> [Exercise description] Count every line below that holds "capsule". The answer is the number alone.

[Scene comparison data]
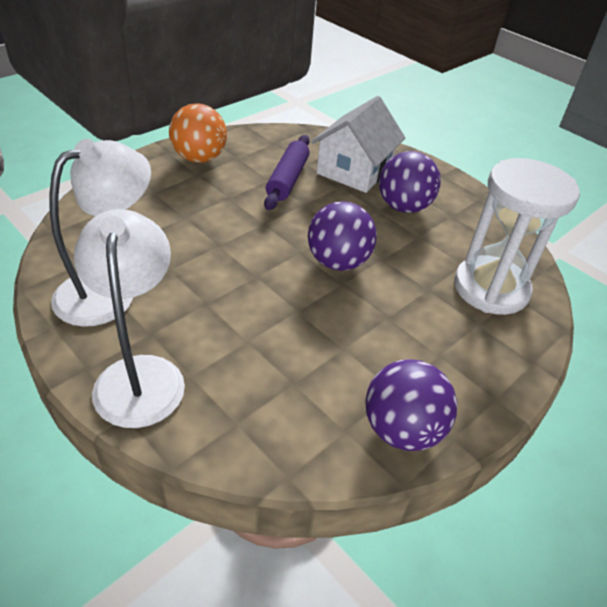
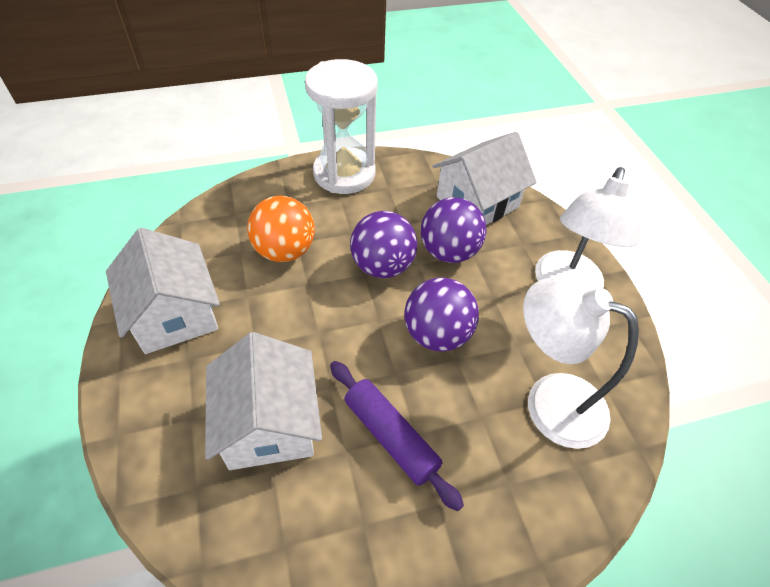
white house: 1 -> 3

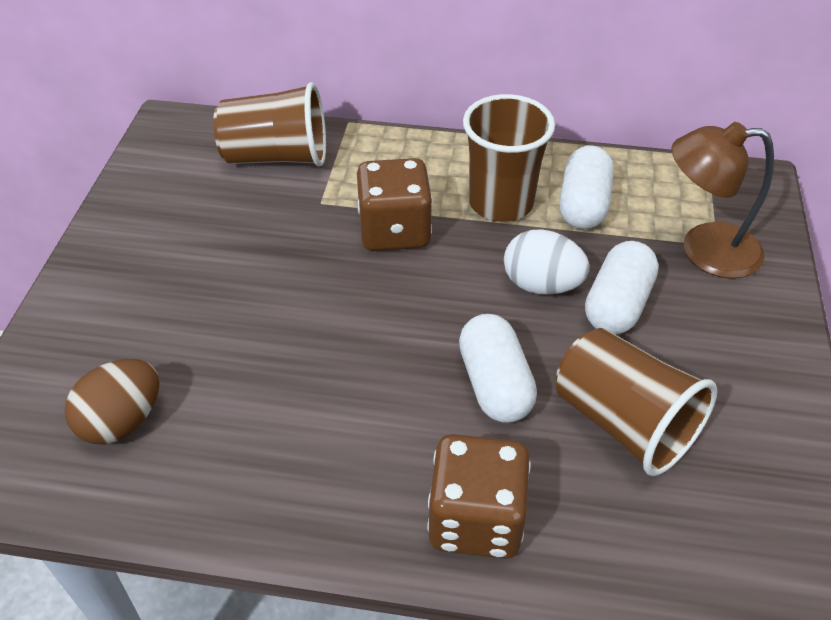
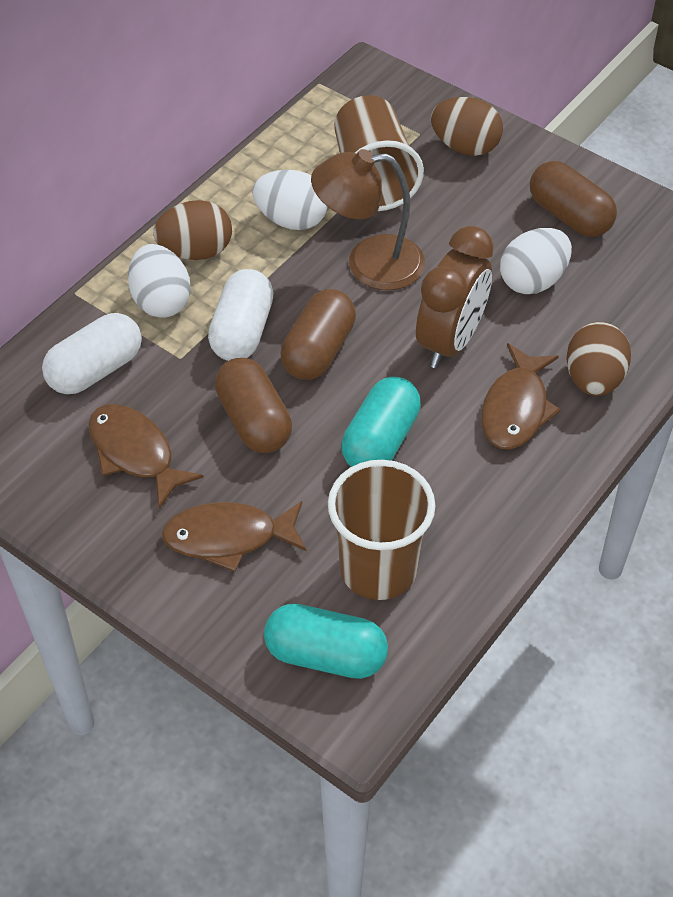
brown capsule: 0 -> 3
brown clock: 0 -> 1
brown cup: 3 -> 2
brown dice: 2 -> 0
brown egg: 1 -> 3
brown fish: 0 -> 3
turquoise capsule: 0 -> 2
white capsule: 3 -> 2
white egg: 1 -> 3

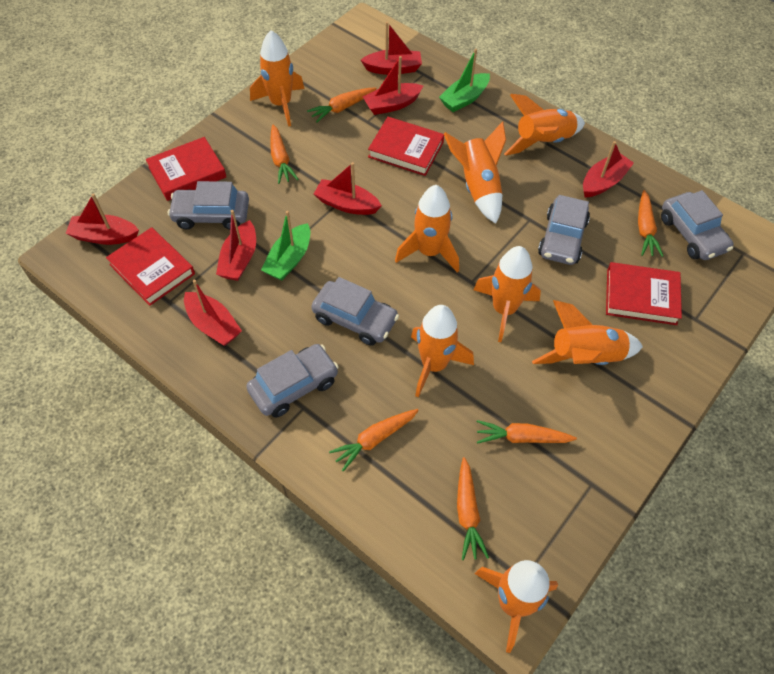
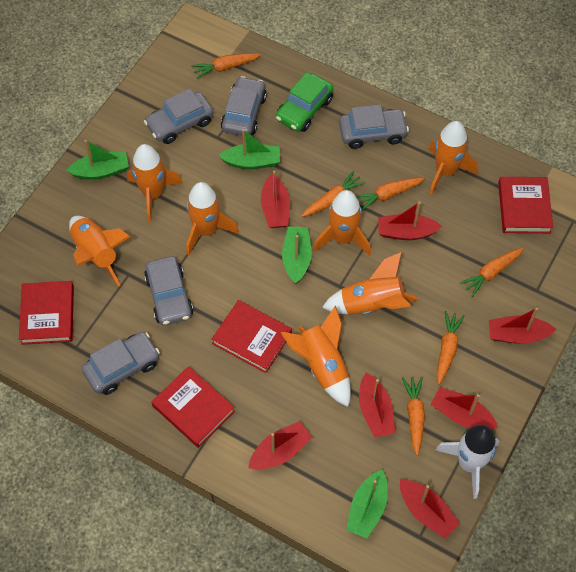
green boat: 2 -> 4
green car: 0 -> 1
orange rocket: 8 -> 7
white rocket: 0 -> 1

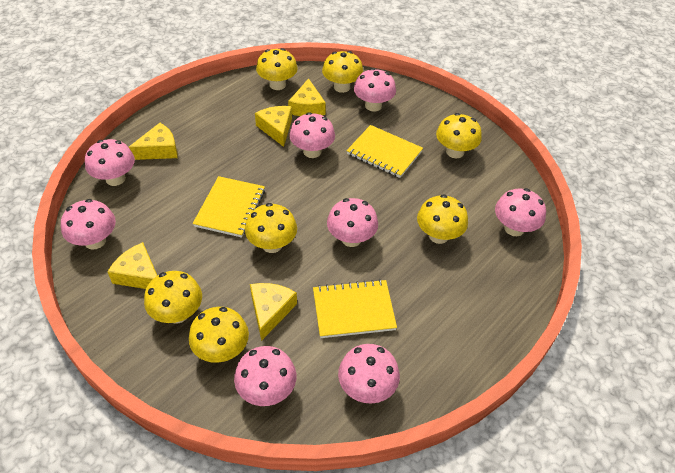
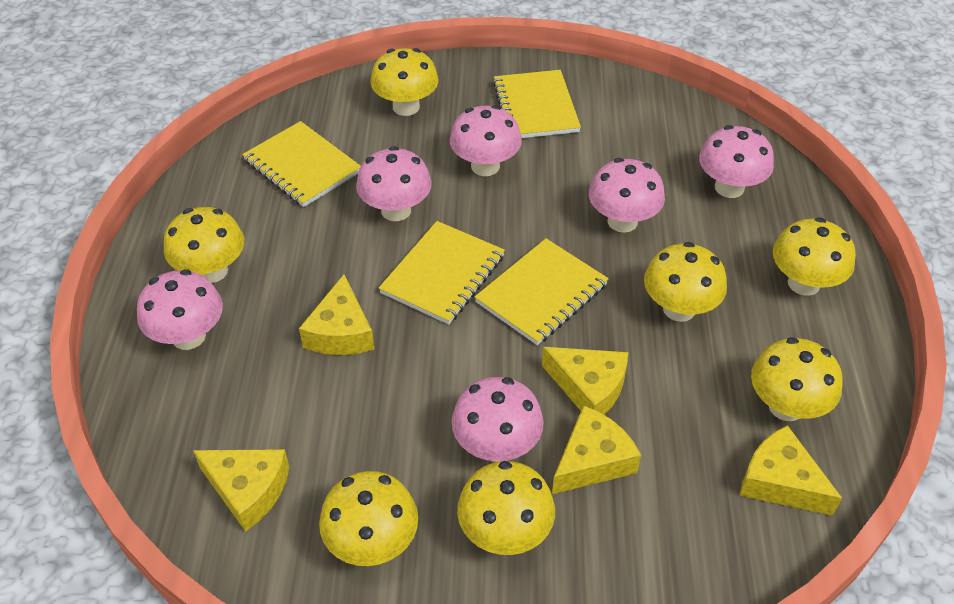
pink mushroom: 8 -> 6
yellow notebook: 3 -> 4

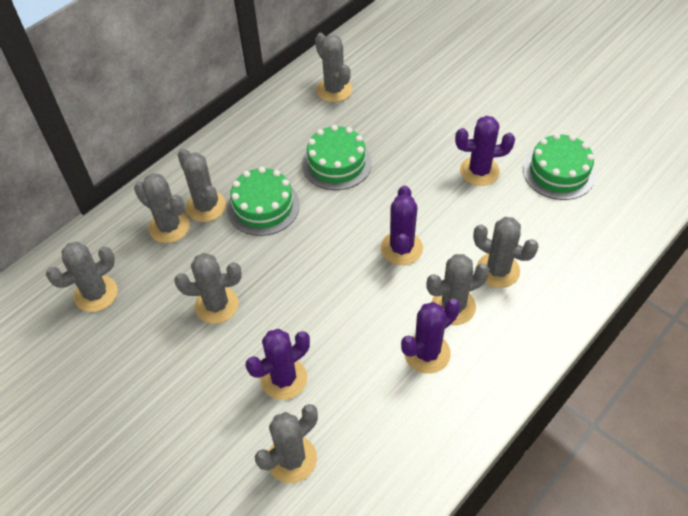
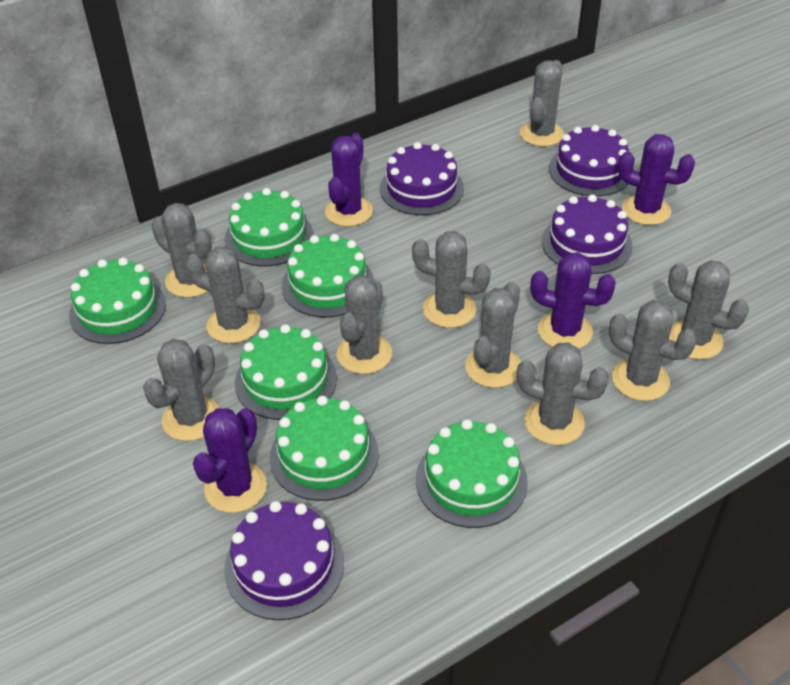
green cake: 3 -> 6
grey cactus: 8 -> 10
purple cake: 0 -> 4

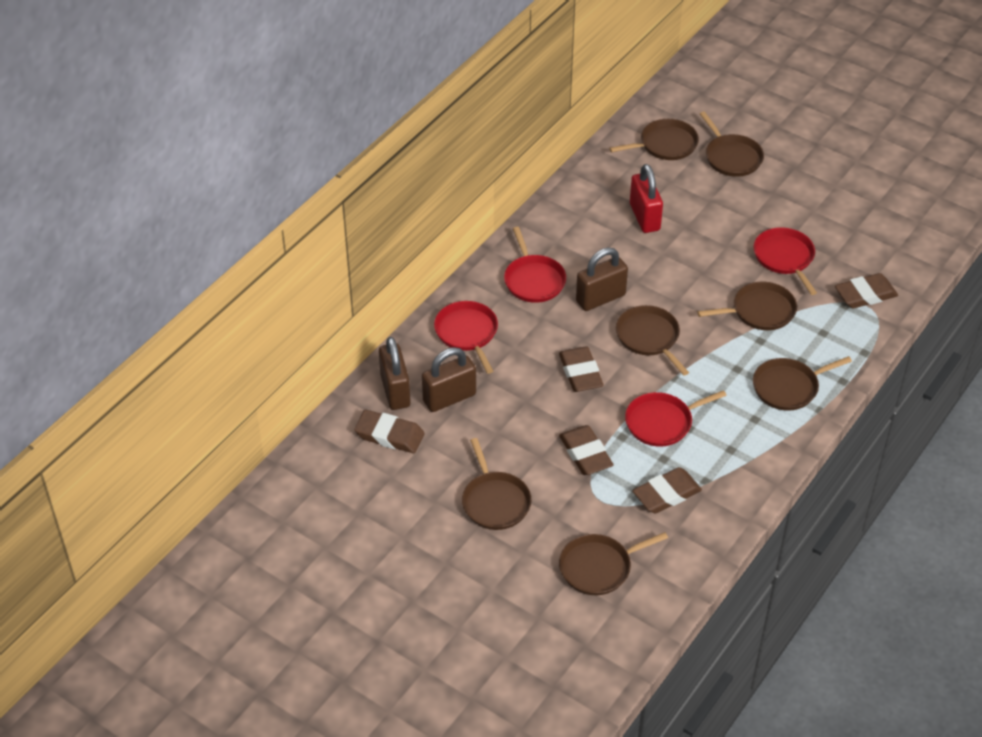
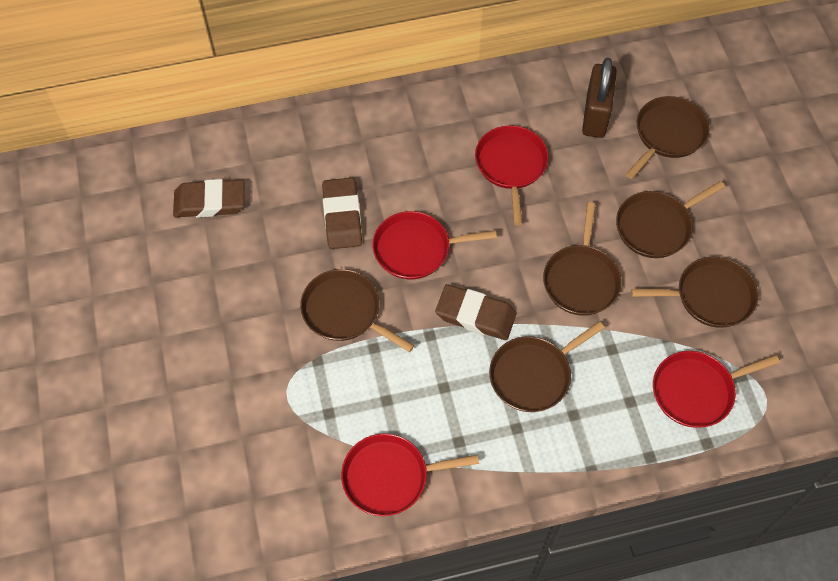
brown eraser: 5 -> 3
brown padlock: 3 -> 1
brown pan: 7 -> 6
red padlock: 1 -> 0

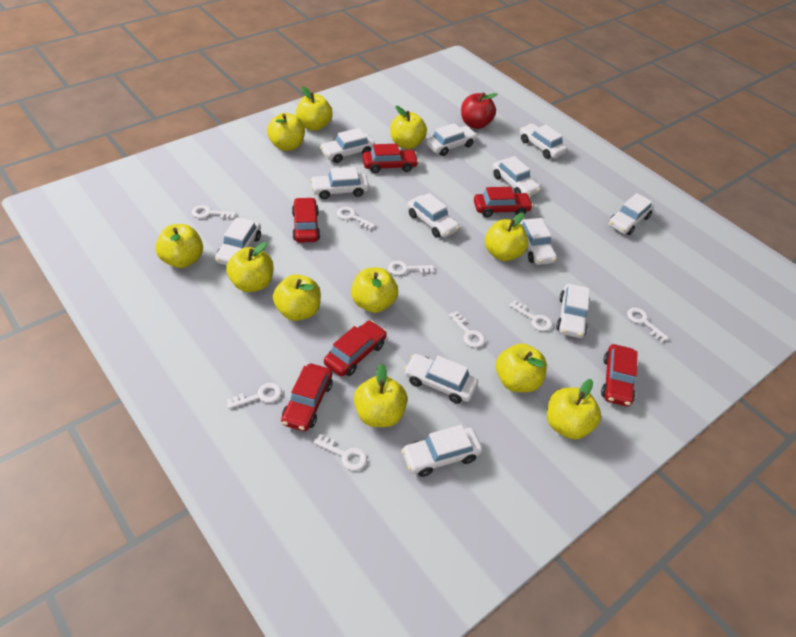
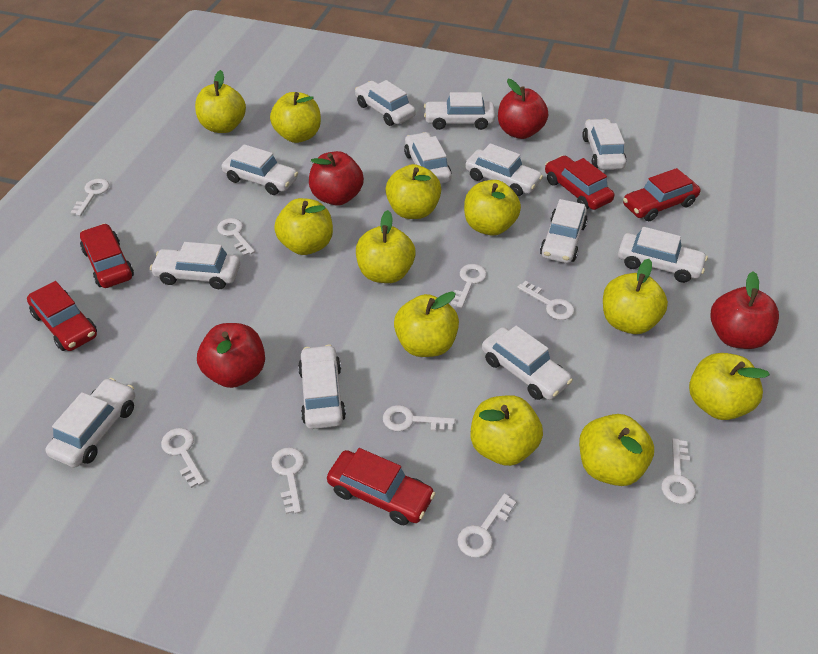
red apple: 1 -> 4
red car: 6 -> 5
white key: 8 -> 9

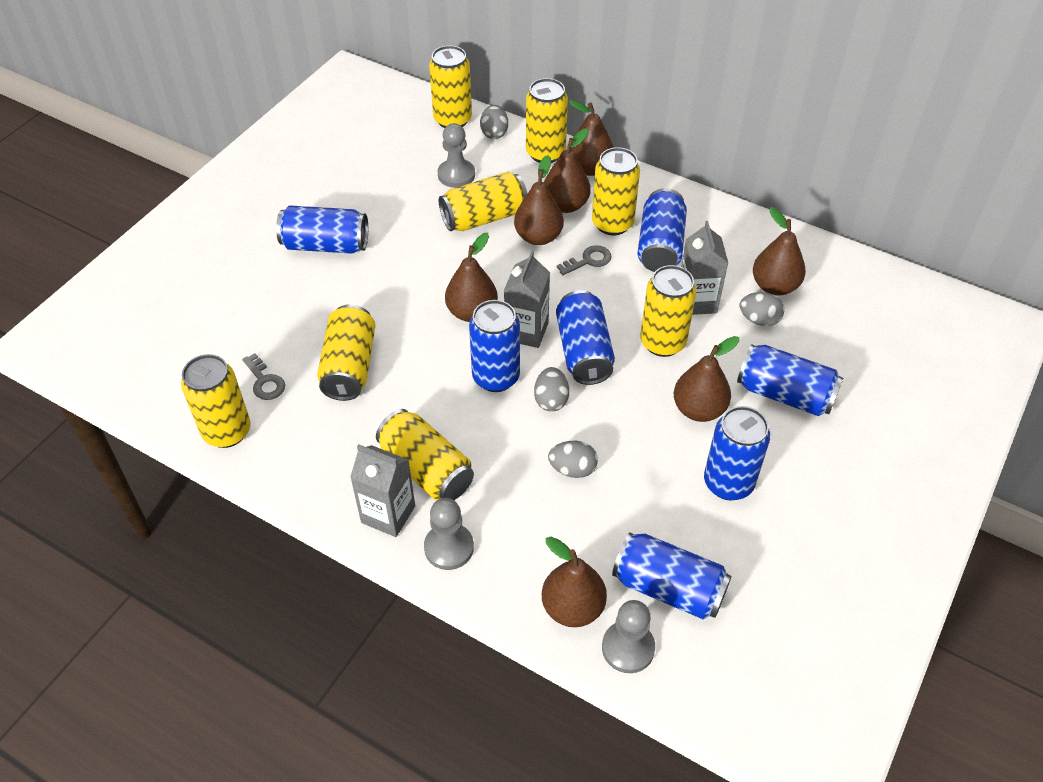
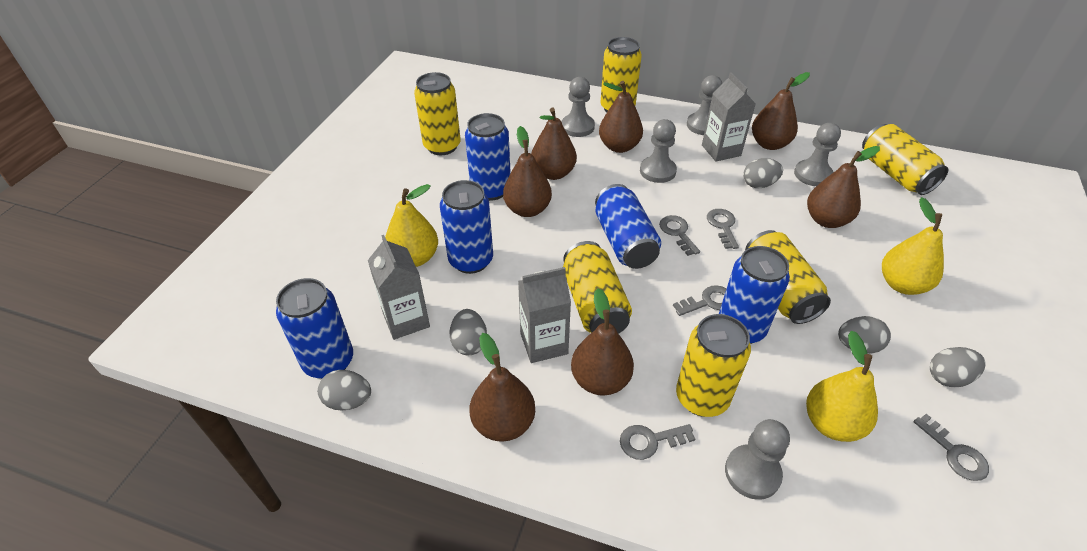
blue can: 7 -> 5
grey egg: 4 -> 5
grey key: 2 -> 5
grey pawn: 3 -> 5
yellow can: 8 -> 6
yellow pear: 0 -> 3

> [Exercise result] 3